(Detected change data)
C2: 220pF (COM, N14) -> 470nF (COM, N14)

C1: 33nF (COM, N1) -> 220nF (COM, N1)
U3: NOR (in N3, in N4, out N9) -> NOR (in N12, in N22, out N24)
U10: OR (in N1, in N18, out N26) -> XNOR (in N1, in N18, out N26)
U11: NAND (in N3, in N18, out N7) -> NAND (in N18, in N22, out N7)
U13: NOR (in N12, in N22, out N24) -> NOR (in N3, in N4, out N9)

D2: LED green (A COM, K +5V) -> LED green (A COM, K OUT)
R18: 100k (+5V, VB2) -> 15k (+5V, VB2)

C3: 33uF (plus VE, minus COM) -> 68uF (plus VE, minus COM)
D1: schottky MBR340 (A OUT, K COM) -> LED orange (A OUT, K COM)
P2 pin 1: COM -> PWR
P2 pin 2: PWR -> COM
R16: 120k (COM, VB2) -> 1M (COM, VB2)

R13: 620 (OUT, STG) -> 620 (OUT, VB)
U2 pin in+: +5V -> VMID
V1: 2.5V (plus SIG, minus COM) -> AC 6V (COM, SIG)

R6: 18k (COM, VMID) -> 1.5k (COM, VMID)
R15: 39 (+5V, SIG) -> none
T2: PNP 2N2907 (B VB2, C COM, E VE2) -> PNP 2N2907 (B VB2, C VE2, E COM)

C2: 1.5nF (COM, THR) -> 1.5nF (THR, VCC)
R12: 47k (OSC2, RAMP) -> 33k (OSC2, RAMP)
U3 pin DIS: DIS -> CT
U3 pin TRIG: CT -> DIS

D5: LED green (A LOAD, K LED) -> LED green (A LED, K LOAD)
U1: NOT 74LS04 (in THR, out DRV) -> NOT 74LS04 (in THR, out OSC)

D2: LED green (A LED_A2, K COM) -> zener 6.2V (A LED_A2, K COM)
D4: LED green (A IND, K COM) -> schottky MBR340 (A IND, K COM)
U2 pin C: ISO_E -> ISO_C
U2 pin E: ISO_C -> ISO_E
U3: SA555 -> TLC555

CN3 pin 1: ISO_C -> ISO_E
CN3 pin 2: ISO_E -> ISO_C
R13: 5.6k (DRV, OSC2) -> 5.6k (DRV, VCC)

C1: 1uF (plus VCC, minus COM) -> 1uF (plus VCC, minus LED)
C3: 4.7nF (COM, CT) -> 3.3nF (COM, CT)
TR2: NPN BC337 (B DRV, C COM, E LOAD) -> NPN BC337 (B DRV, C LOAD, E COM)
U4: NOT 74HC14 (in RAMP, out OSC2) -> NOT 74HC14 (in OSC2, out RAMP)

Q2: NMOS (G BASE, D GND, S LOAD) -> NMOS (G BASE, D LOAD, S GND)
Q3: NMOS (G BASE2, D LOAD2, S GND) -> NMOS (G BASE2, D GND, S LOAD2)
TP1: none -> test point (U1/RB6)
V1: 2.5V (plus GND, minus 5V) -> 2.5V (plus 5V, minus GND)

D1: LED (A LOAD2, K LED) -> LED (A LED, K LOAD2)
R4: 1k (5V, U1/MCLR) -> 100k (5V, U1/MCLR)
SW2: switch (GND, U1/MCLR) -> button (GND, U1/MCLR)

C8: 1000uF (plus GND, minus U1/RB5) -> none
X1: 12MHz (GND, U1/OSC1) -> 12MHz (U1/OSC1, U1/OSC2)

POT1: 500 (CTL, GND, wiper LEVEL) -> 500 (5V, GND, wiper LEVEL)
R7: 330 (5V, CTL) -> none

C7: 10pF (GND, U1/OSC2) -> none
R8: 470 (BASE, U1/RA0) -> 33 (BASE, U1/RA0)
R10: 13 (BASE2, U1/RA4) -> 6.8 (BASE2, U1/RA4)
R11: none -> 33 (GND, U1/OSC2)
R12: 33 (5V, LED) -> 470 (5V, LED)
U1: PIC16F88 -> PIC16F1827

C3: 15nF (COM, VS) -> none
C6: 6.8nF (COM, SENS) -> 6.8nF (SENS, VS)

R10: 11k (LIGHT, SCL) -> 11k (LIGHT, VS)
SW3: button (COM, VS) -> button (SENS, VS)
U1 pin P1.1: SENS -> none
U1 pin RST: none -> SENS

## Task brief
Of the lines above, output exactly those from the line bearing "U2 pin in+: +5V -> VMID" through the line bearing "C2: 1.5nF (COM, THR) -> 1.5nF (THR, VCC)", inclusive.

## Final answer
U2 pin in+: +5V -> VMID
V1: 2.5V (plus SIG, minus COM) -> AC 6V (COM, SIG)

R6: 18k (COM, VMID) -> 1.5k (COM, VMID)
R15: 39 (+5V, SIG) -> none
T2: PNP 2N2907 (B VB2, C COM, E VE2) -> PNP 2N2907 (B VB2, C VE2, E COM)

C2: 1.5nF (COM, THR) -> 1.5nF (THR, VCC)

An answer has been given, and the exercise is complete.